Recorded data

/---

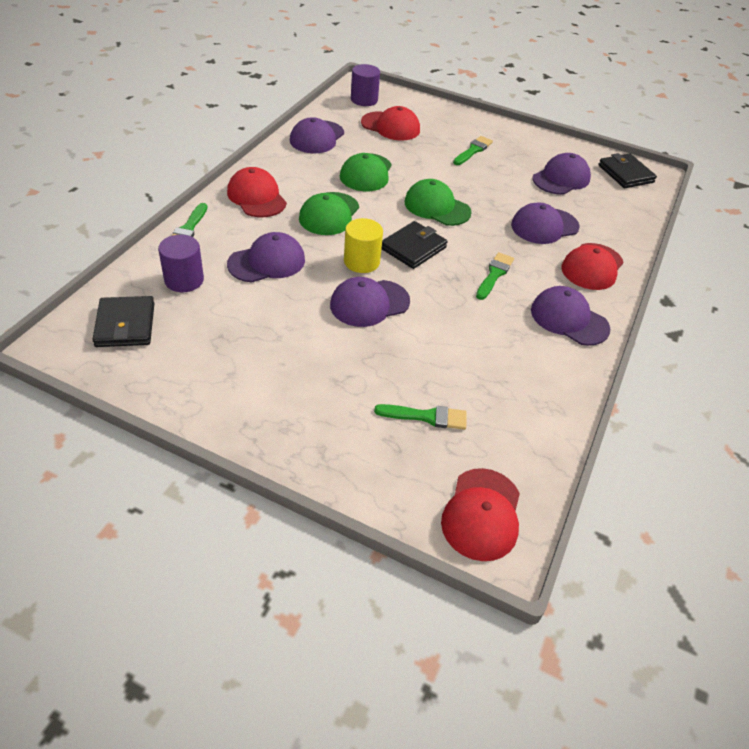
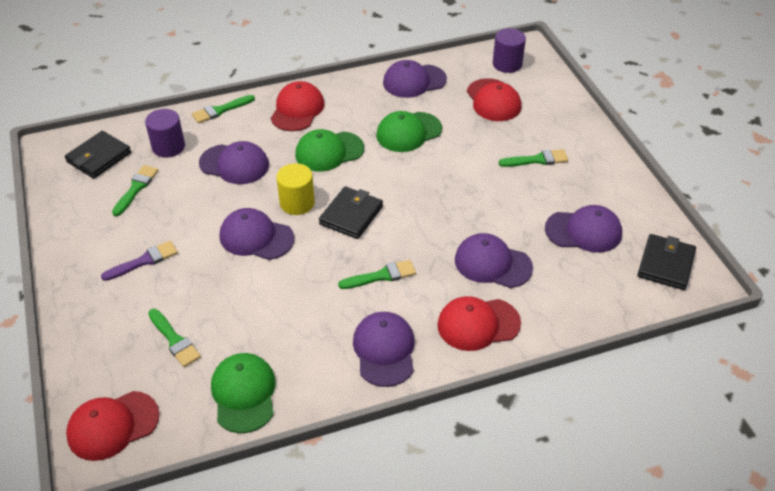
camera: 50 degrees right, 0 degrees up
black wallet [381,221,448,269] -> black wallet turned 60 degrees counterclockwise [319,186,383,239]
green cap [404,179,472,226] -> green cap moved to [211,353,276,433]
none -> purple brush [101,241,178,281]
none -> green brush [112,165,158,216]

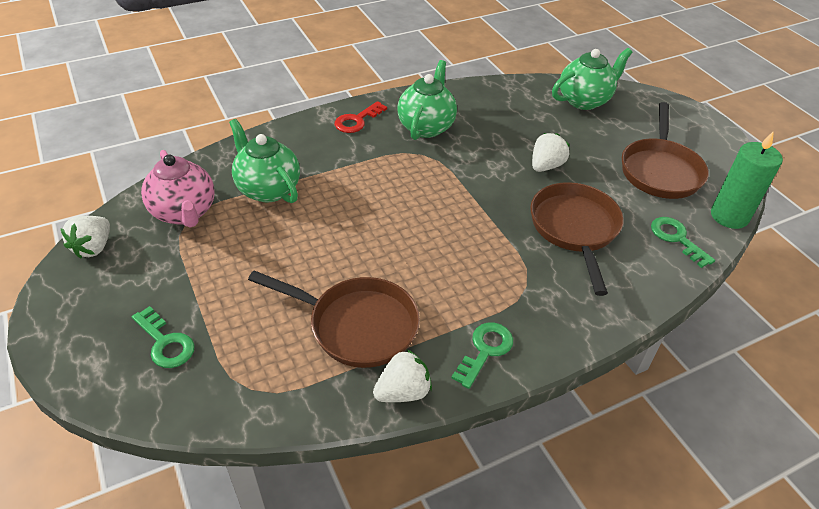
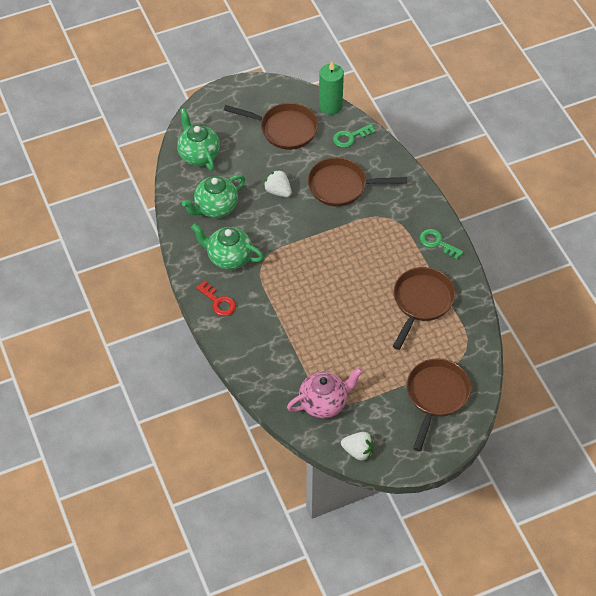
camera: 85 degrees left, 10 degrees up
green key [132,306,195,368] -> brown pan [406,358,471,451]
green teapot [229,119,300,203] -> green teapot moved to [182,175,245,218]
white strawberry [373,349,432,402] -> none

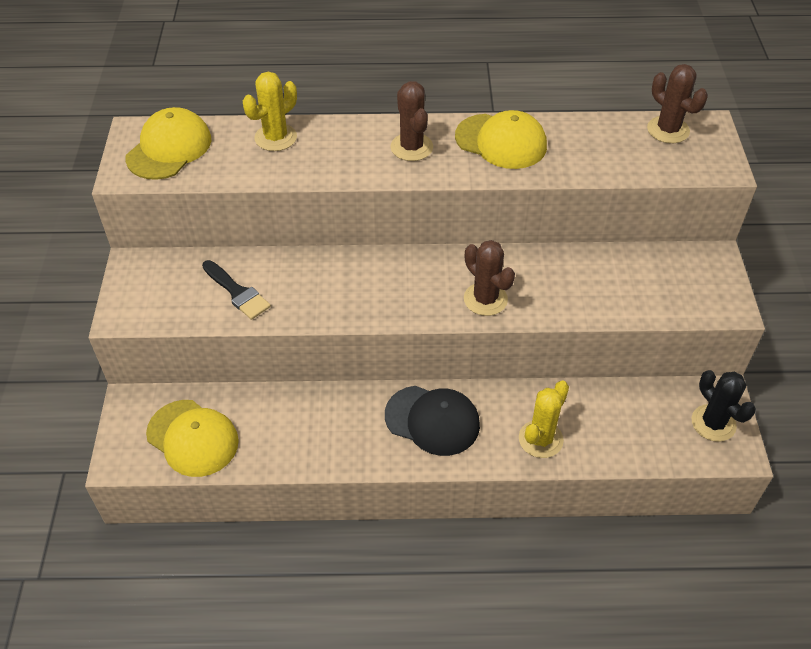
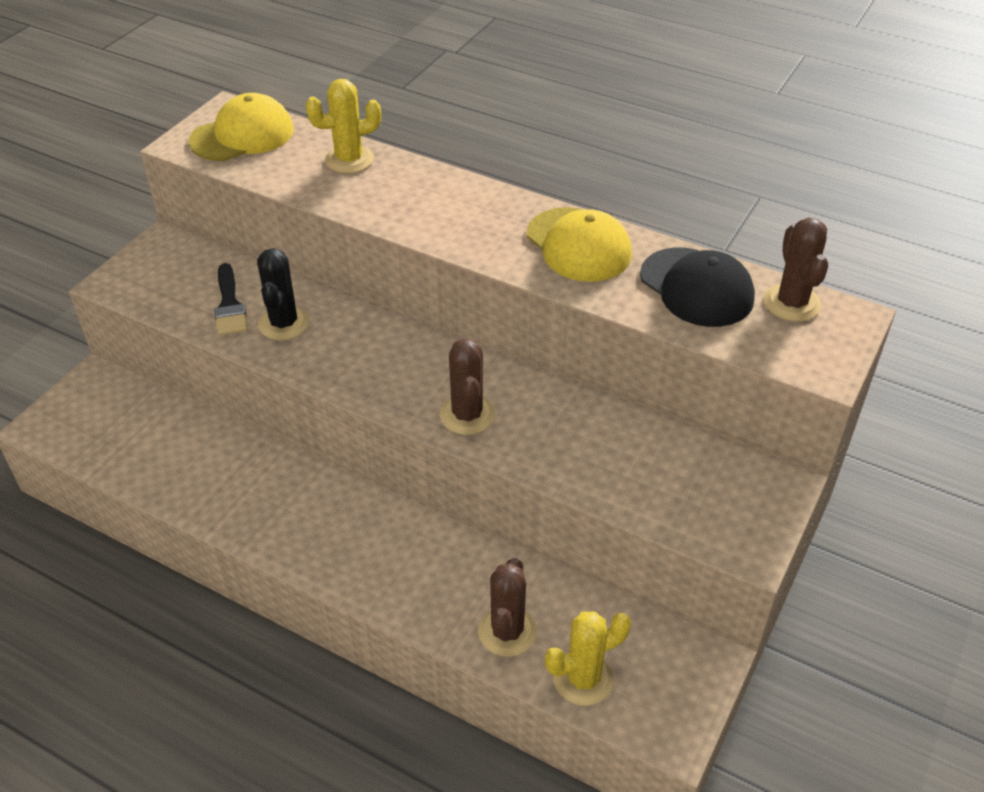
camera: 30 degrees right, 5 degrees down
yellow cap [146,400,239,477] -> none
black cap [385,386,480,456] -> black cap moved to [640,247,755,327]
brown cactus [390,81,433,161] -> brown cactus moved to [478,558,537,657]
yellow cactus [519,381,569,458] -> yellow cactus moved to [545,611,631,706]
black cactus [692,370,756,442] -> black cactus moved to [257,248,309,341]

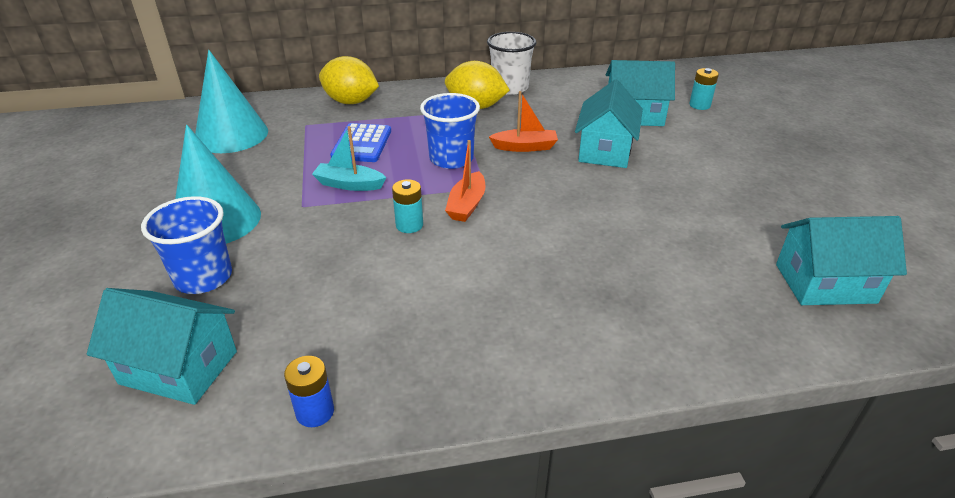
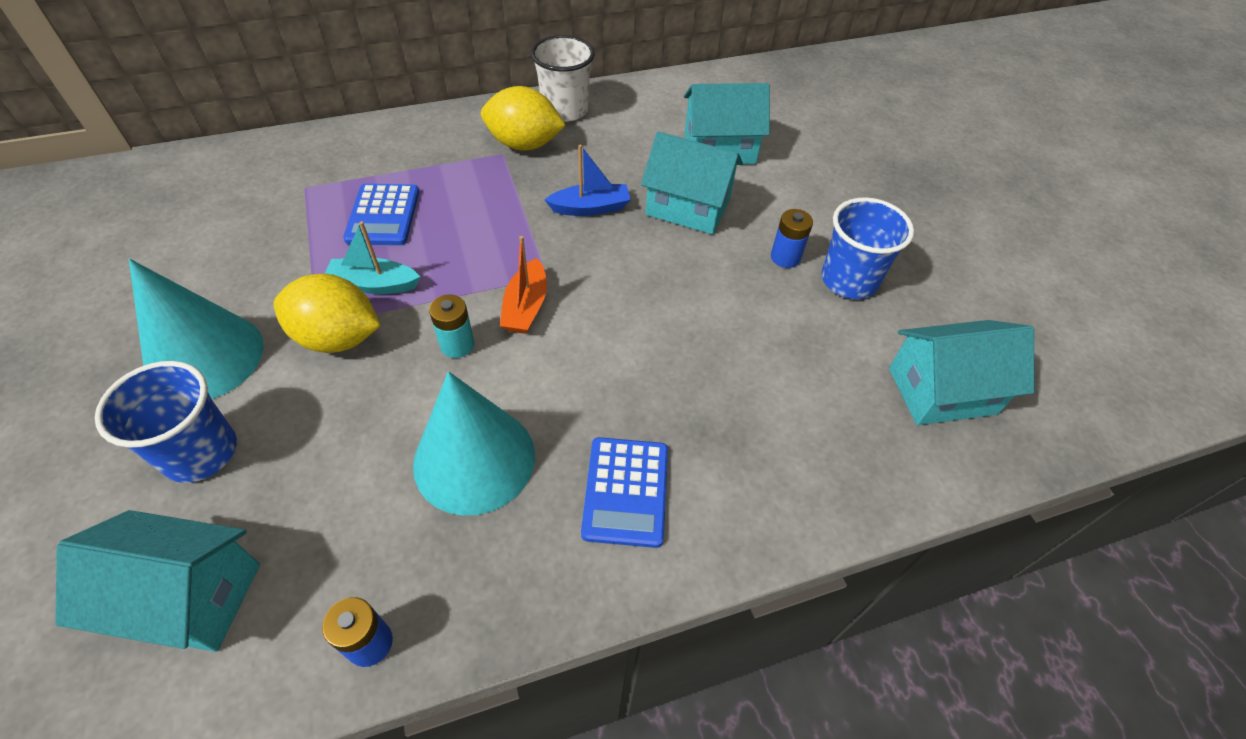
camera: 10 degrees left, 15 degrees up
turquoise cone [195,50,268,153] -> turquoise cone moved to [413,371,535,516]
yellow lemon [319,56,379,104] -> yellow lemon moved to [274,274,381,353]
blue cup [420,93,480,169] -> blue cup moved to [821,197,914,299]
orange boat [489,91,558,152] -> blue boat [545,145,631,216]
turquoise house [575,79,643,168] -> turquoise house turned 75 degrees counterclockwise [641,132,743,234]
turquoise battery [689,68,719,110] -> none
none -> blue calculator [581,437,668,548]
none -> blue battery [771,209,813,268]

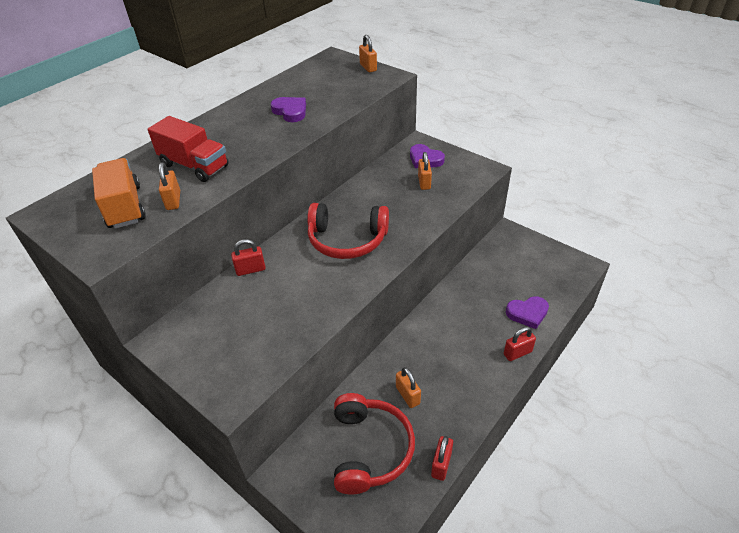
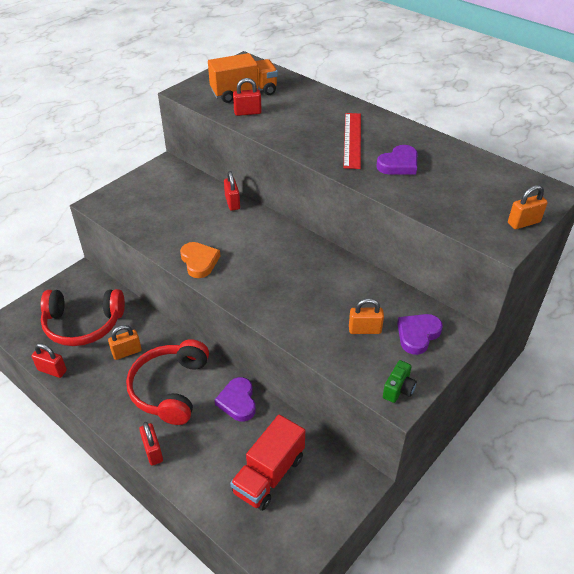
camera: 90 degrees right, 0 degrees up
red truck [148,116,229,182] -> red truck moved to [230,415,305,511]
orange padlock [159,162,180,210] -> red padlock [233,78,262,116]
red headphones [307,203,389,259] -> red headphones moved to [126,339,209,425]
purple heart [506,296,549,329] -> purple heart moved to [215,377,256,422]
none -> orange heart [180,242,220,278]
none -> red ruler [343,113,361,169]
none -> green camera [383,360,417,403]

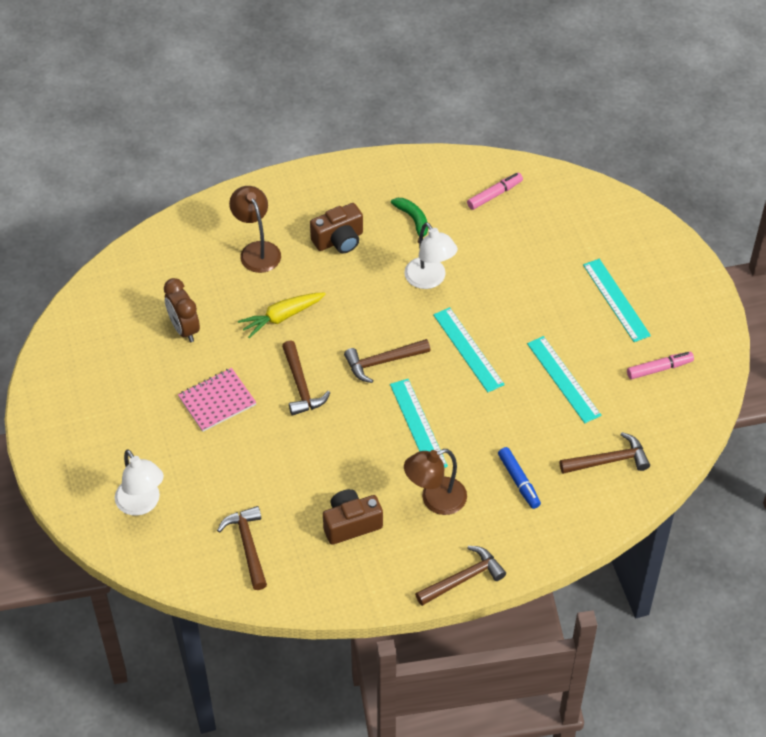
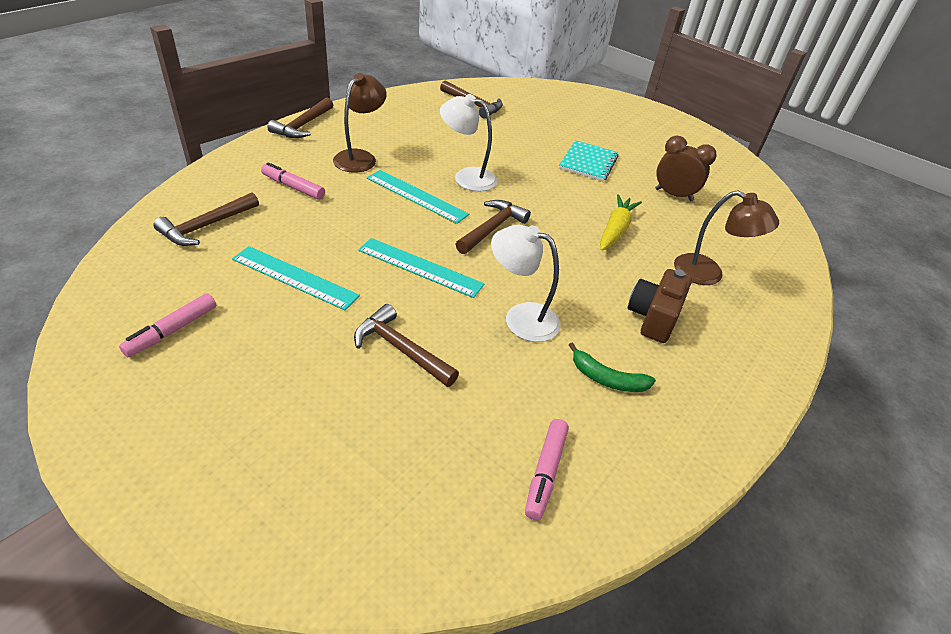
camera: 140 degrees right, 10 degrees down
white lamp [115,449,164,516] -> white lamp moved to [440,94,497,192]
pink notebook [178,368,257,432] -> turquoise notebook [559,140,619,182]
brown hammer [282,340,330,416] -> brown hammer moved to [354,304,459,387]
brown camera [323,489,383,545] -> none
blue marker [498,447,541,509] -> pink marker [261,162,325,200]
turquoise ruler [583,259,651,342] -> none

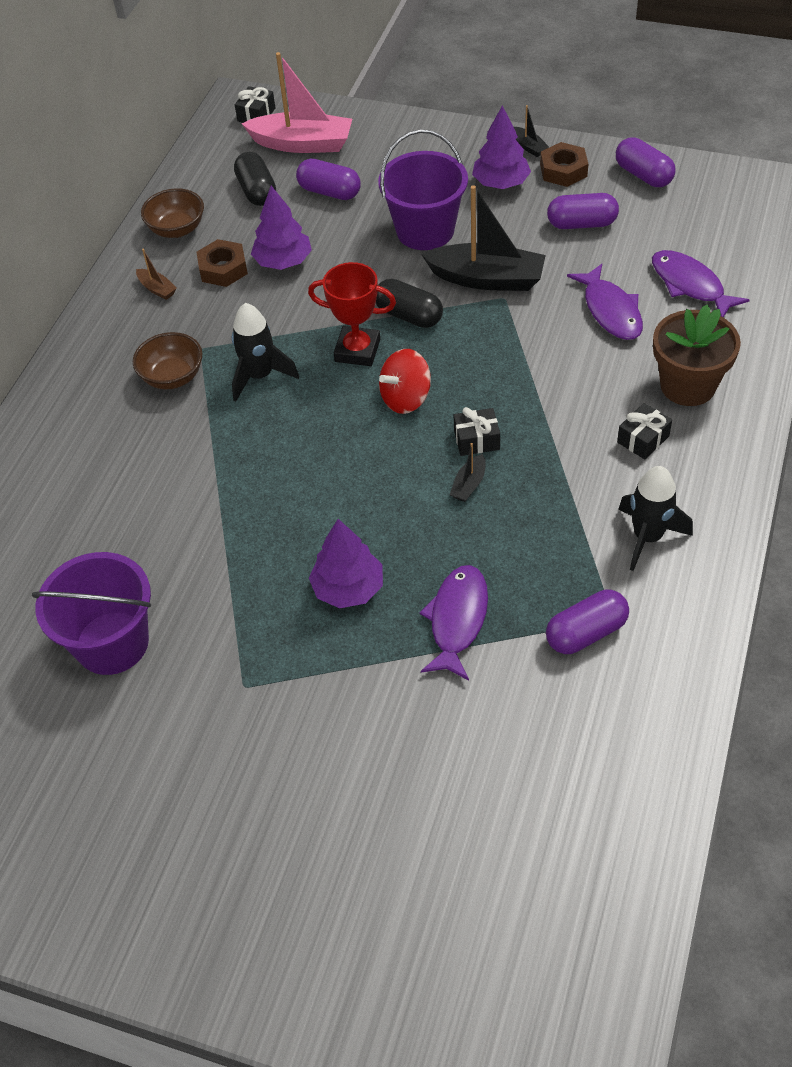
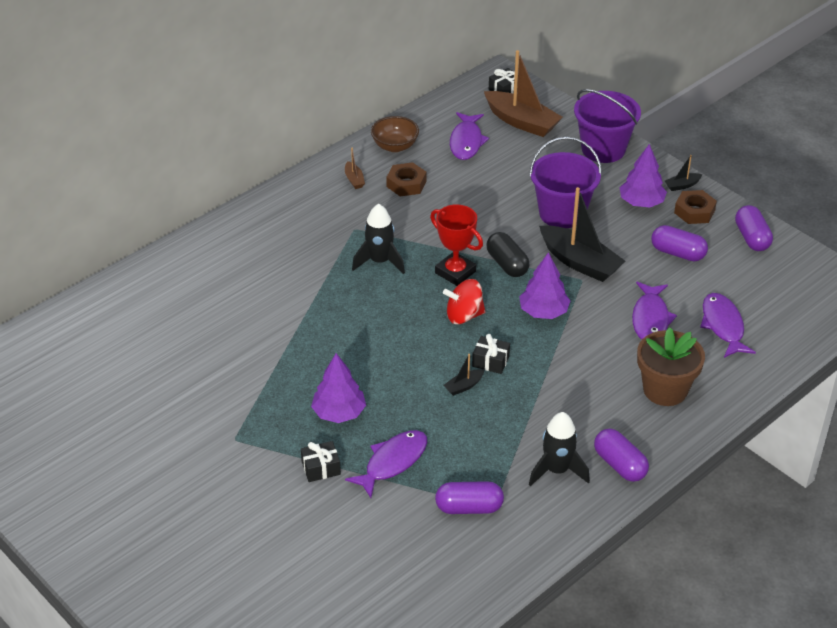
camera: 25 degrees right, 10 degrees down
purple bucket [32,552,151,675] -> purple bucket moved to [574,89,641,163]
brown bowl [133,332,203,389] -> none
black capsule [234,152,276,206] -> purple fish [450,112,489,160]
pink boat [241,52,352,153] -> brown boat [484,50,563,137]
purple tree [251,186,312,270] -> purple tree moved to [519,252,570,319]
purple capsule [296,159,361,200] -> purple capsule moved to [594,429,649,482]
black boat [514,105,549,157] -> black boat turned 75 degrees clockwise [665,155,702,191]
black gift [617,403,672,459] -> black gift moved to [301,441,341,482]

\---

Write out exactly and only the lines that run from the start of the data above through the line containing "green teapot [229,119,300,203]", leaving the pictures out.

camera: 50 degrees right, 0 degrees up
black wallet [381,221,448,269] -> black wallet turned 60 degrees counterclockwise [319,186,383,239]
green cap [404,179,472,226] -> green cap moved to [211,353,276,433]
none -> purple brush [101,241,178,281]
none -> green brush [112,165,158,216]

camera: 85 degrees left, 10 degrees up
green key [132,306,195,368] -> brown pan [406,358,471,451]
green teapot [229,119,300,203] -> green teapot moved to [182,175,245,218]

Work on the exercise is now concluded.